◆ **Provided information**
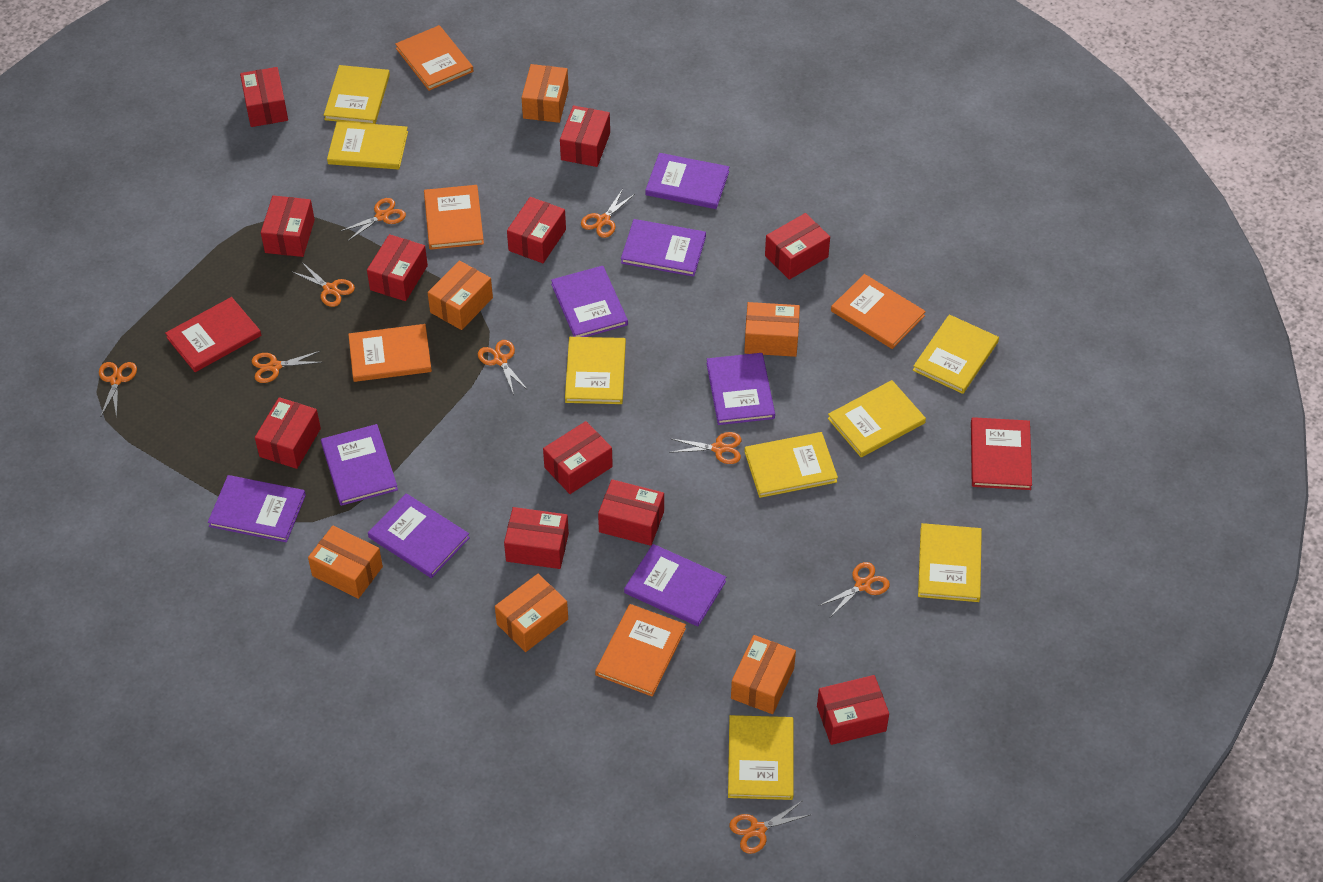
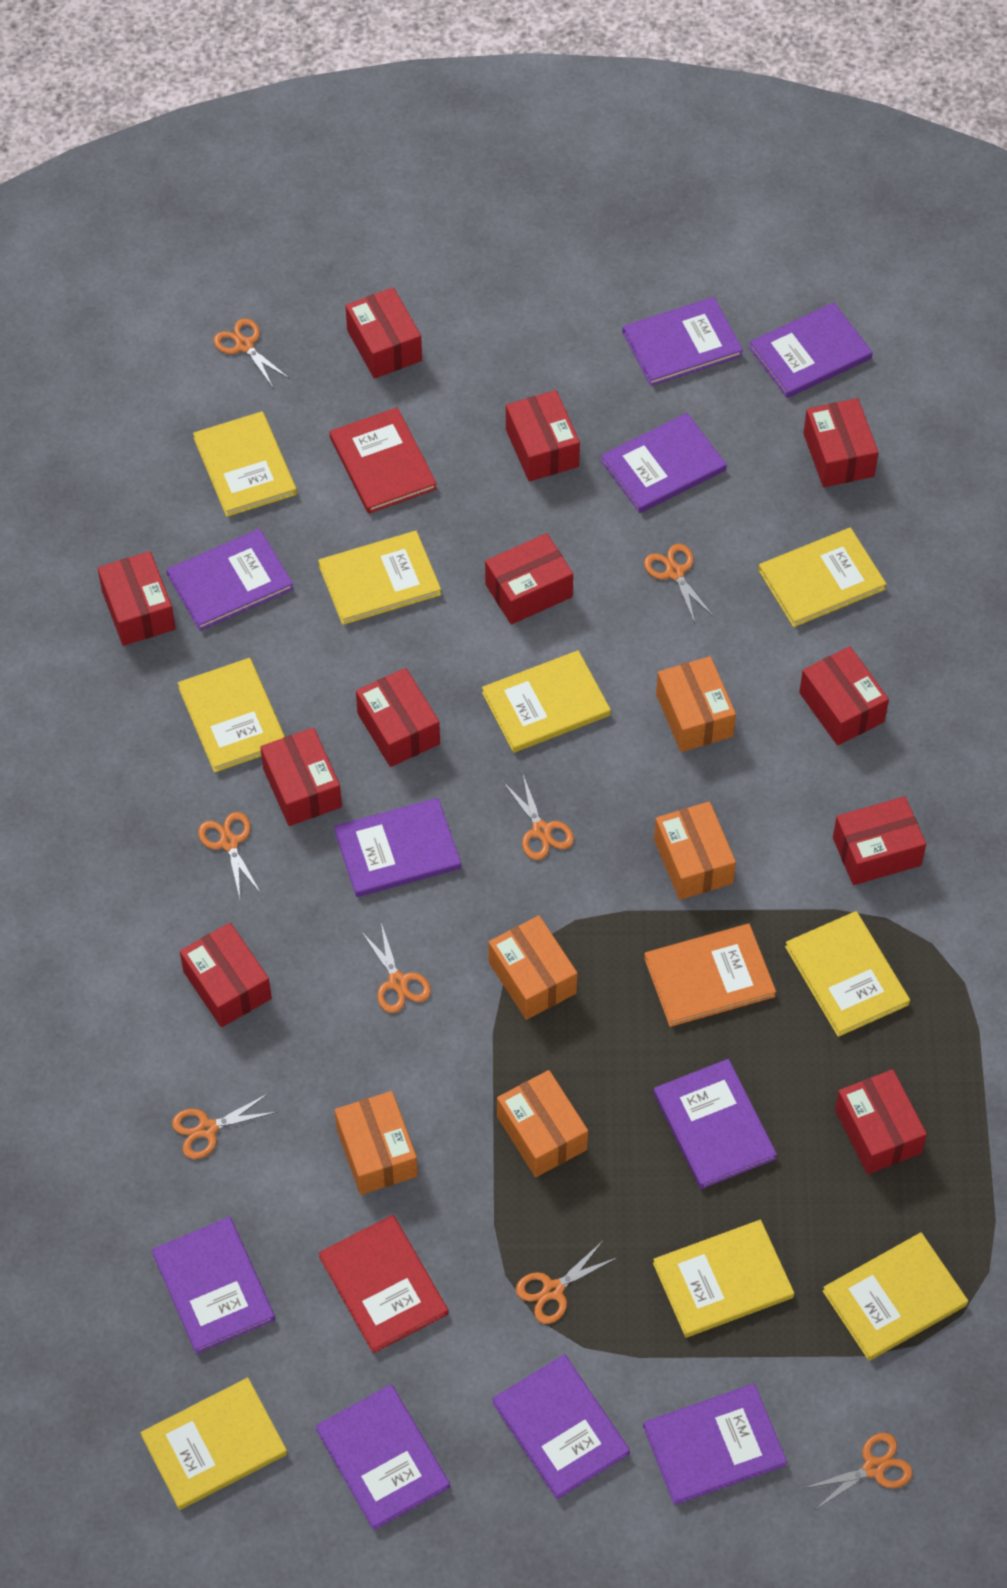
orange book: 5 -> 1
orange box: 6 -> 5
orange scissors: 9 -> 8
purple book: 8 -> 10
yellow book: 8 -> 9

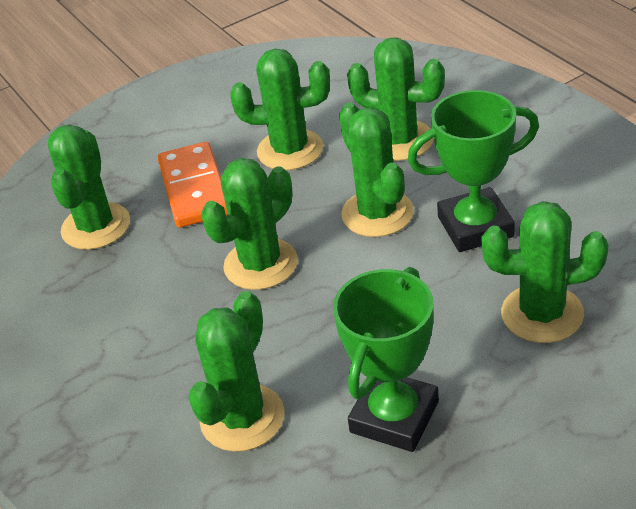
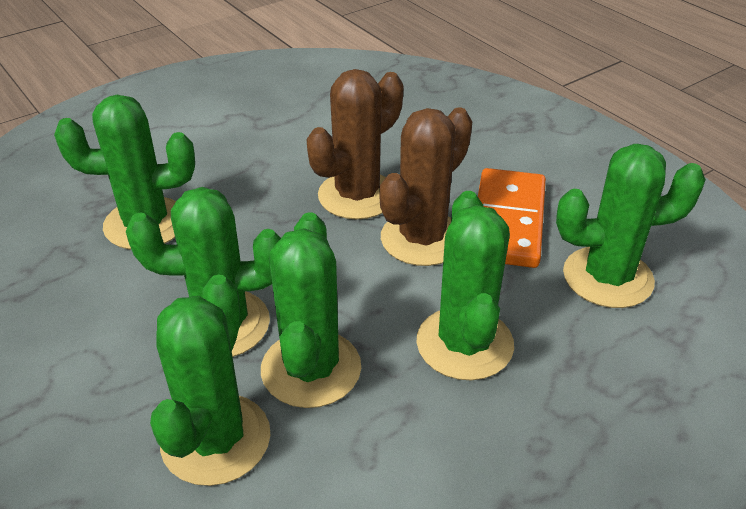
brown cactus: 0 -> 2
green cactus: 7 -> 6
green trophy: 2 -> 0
--
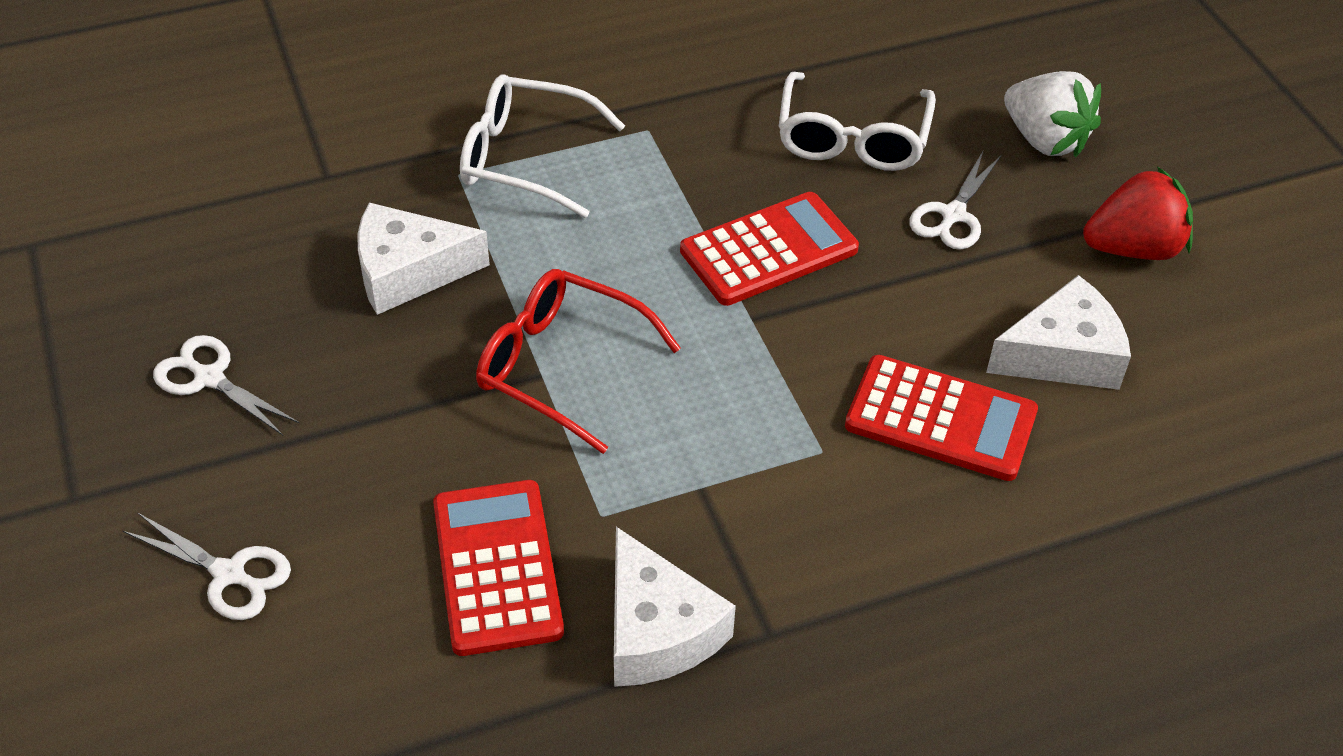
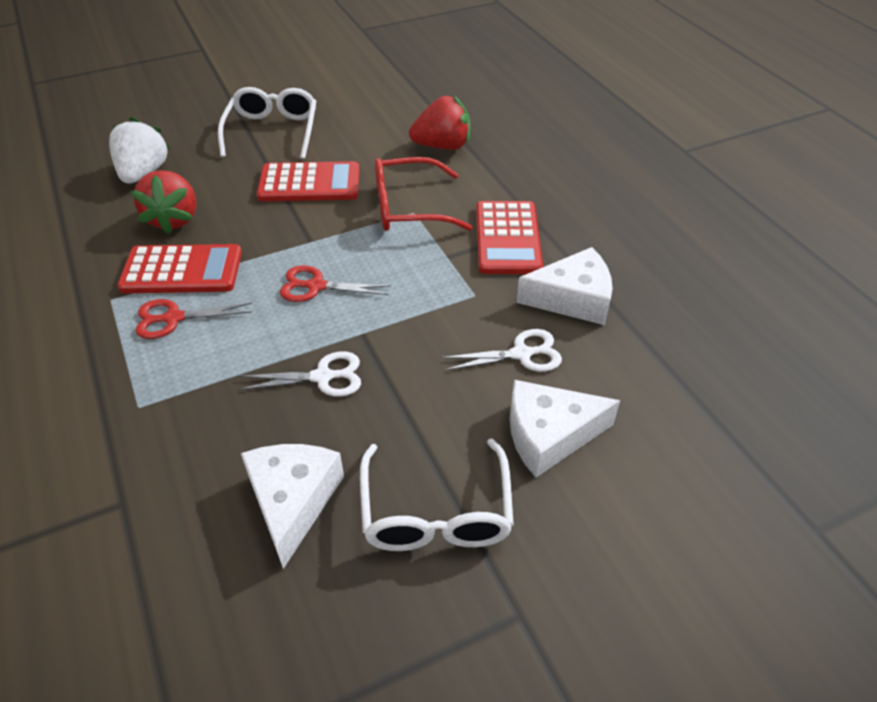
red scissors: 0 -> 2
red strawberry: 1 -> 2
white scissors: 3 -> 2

◆ **Task details**
In the records above, find the line with "orange book: 5 -> 1". Print exactly from there through the line with "green trophy: 2 -> 0", minus the pictures.

◆ **Answer below**
orange book: 5 -> 1
orange box: 6 -> 5
orange scissors: 9 -> 8
purple book: 8 -> 10
yellow book: 8 -> 9

brown cactus: 0 -> 2
green cactus: 7 -> 6
green trophy: 2 -> 0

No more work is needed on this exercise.